== WHAT IS BEING ASKED ==
Print each record that follows exactly, leaving the pictures behind.

(Object matching data)
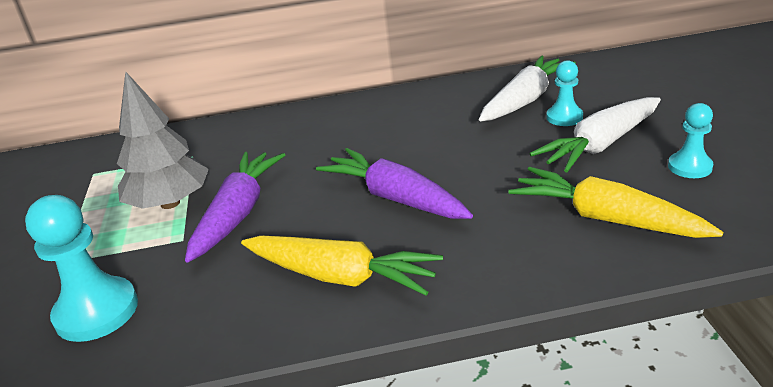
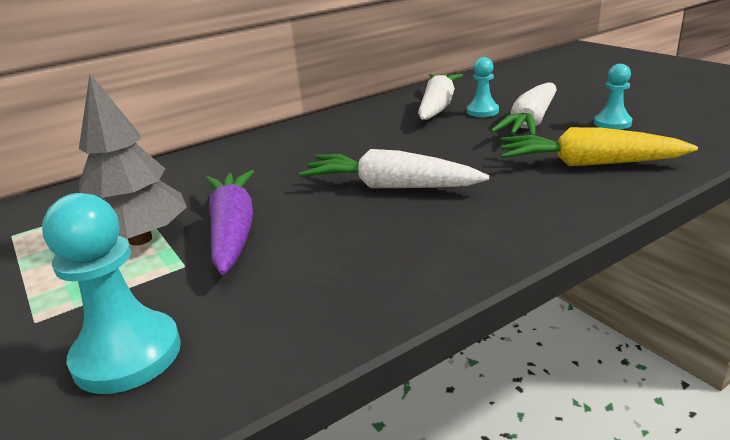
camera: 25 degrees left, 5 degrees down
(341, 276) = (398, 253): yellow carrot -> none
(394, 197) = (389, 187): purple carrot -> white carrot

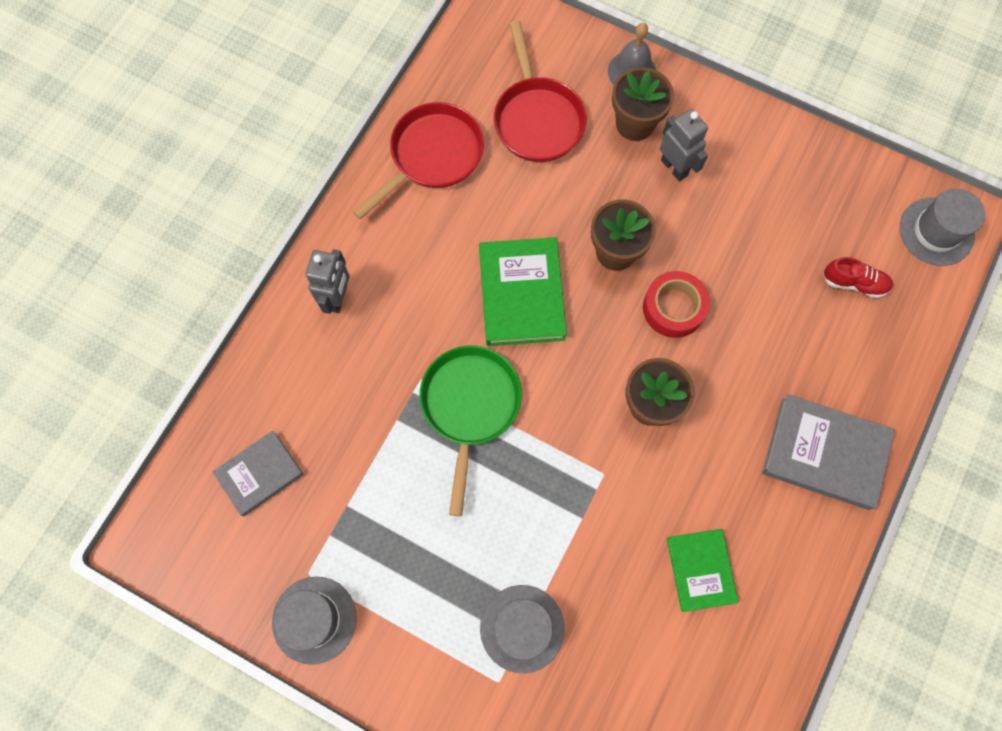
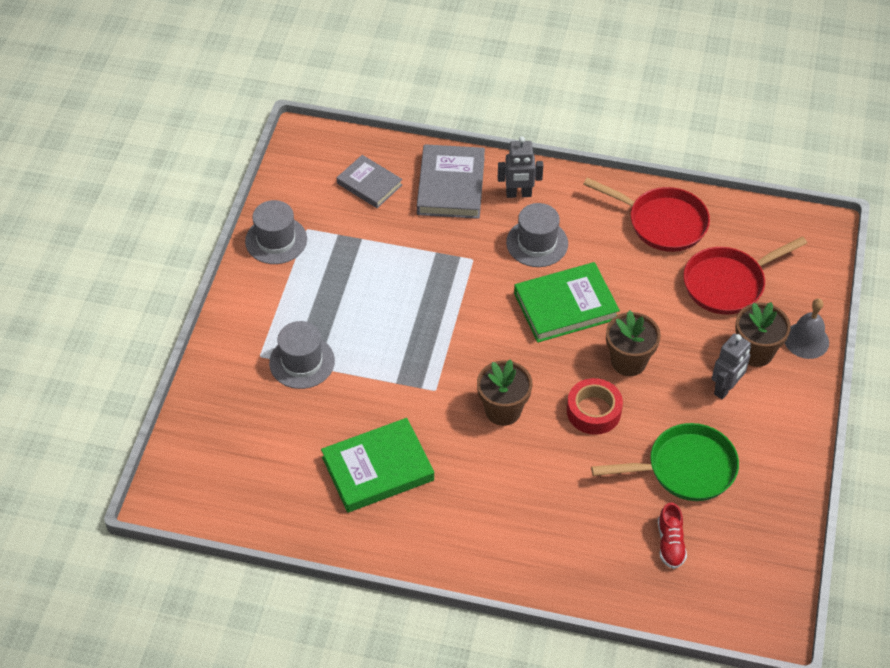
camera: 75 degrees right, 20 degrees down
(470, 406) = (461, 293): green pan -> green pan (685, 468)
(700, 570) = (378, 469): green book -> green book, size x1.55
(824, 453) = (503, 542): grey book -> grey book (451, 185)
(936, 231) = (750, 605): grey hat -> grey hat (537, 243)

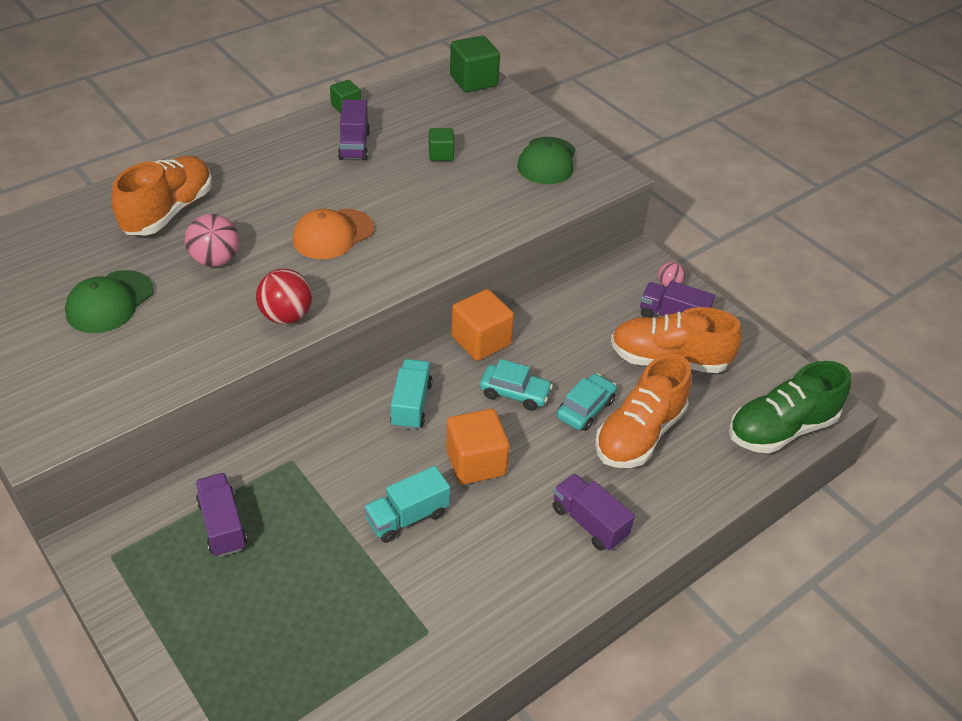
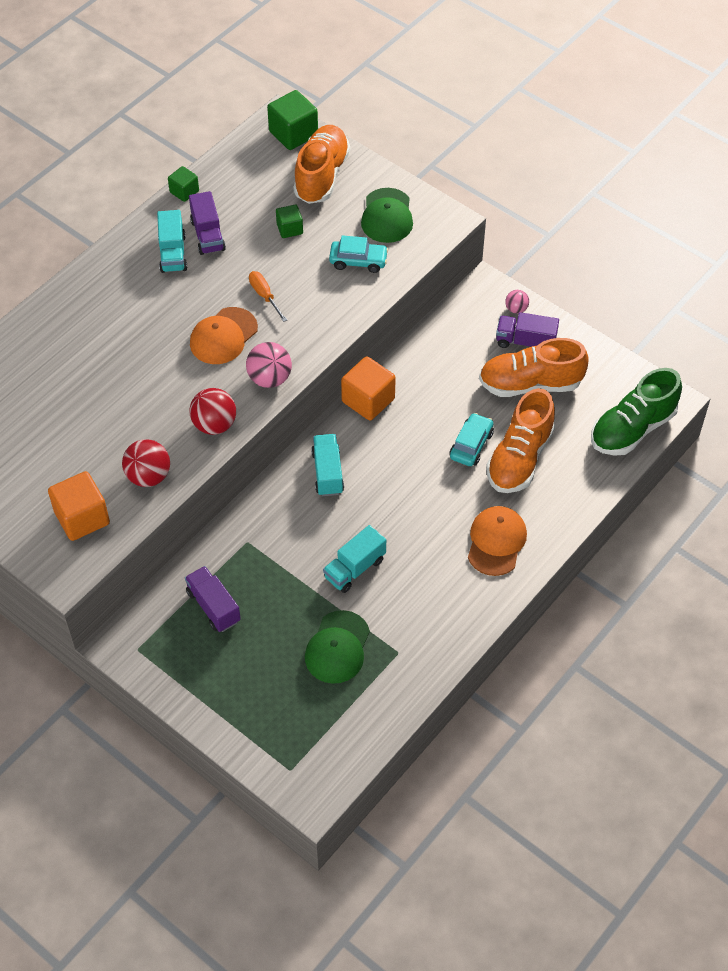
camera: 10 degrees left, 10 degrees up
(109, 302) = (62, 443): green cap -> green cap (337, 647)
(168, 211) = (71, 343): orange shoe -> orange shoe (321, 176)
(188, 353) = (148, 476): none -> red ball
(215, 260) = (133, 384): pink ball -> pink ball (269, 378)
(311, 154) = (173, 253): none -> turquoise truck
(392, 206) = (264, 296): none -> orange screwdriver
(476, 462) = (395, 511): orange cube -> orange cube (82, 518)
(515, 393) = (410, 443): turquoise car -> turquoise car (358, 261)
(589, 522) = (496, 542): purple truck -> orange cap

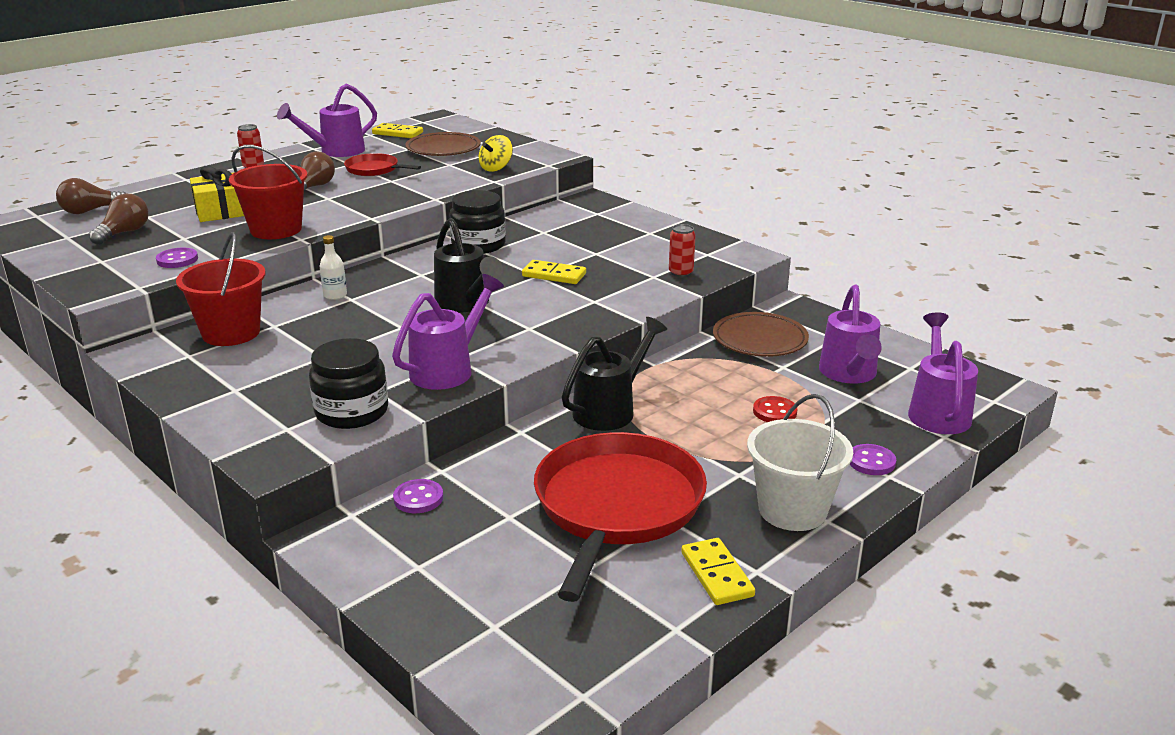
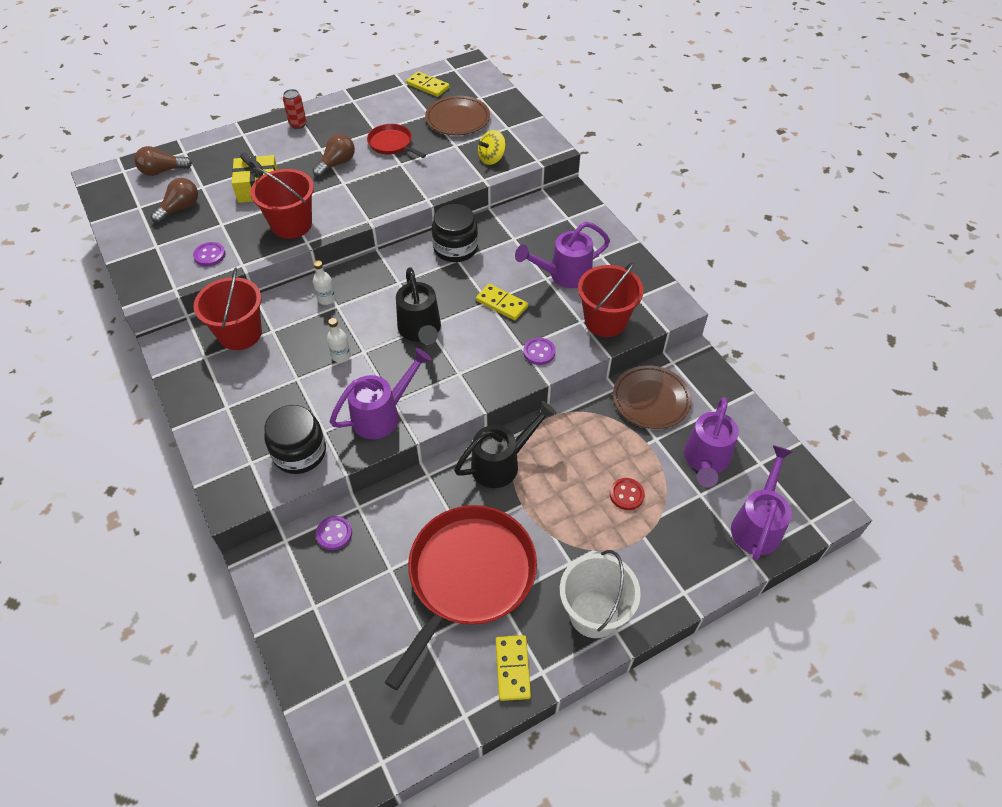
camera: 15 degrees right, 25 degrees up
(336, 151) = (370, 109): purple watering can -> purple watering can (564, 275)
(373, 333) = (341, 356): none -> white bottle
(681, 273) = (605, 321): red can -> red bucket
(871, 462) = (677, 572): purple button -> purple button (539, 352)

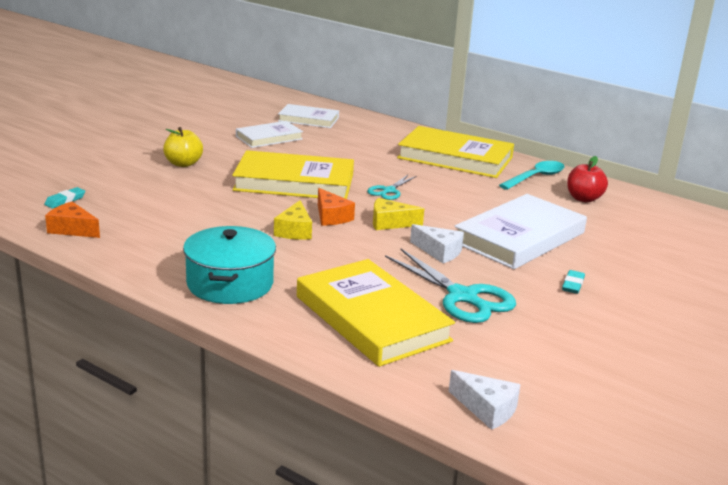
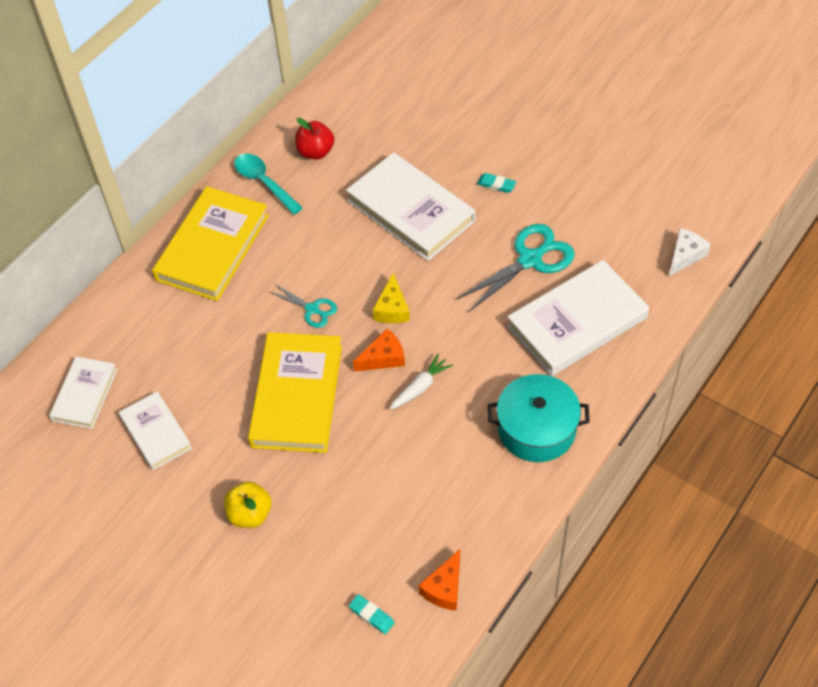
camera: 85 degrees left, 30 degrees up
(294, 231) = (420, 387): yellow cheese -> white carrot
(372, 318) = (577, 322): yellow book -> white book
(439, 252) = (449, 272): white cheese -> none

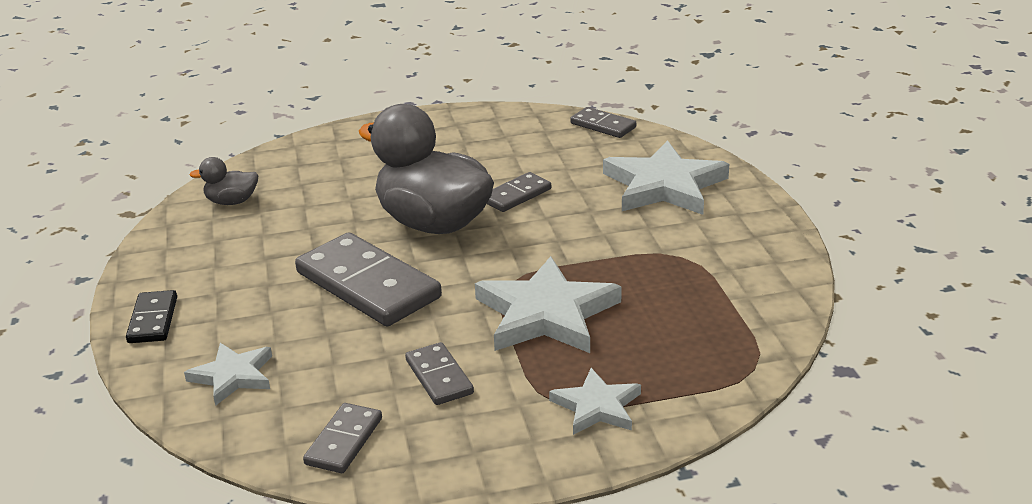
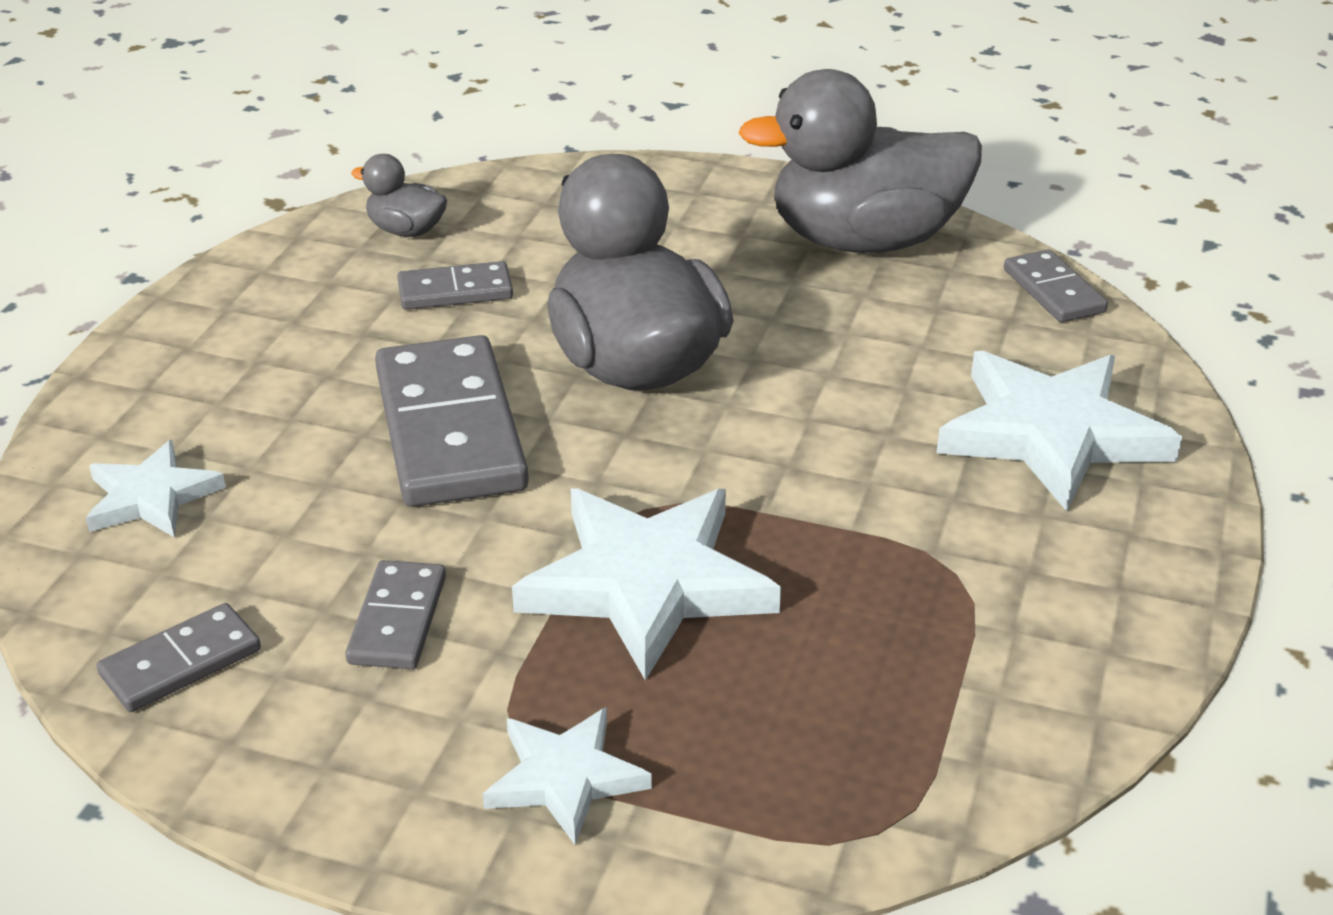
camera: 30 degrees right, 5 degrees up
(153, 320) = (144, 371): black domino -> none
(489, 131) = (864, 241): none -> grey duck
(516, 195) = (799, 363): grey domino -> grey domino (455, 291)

== WRITTEN SOLUTION ==
camera: 25 degrees left, 5 degrees down
(341, 276) = (398, 253): yellow carrot -> none
(394, 197) = (389, 187): purple carrot -> white carrot

camera: 75 degrees right, 20 degrees down
(470, 406) = (461, 293): green pan -> green pan (685, 468)
(700, 570) = (378, 469): green book -> green book, size x1.55
(824, 453) = (503, 542): grey book -> grey book (451, 185)
(936, 231) = (750, 605): grey hat -> grey hat (537, 243)

camera: 10 degrees left, 10 degrees up
(109, 302) = (62, 443): green cap -> green cap (337, 647)
(168, 211) = (71, 343): orange shoe -> orange shoe (321, 176)
(188, 353) = (148, 476): none -> red ball
(215, 260) = (133, 384): pink ball -> pink ball (269, 378)
(311, 154) = (173, 253): none -> turquoise truck
(392, 206) = (264, 296): none -> orange screwdriver
(476, 462) = (395, 511): orange cube -> orange cube (82, 518)
(515, 393) = (410, 443): turquoise car -> turquoise car (358, 261)
(589, 522) = (496, 542): purple truck -> orange cap

camera: 15 degrees right, 25 degrees up
(336, 151) = (370, 109): purple watering can -> purple watering can (564, 275)
(373, 333) = (341, 356): none -> white bottle
(681, 273) = (605, 321): red can -> red bucket
(871, 462) = (677, 572): purple button -> purple button (539, 352)

camera: 85 degrees left, 30 degrees up
(294, 231) = (420, 387): yellow cheese -> white carrot
(372, 318) = (577, 322): yellow book -> white book
(439, 252) = (449, 272): white cheese -> none

camera: 30 degrees right, 5 degrees up
(153, 320) = (144, 371): black domino -> none
(489, 131) = (864, 241): none -> grey duck
(516, 195) = (799, 363): grey domino -> grey domino (455, 291)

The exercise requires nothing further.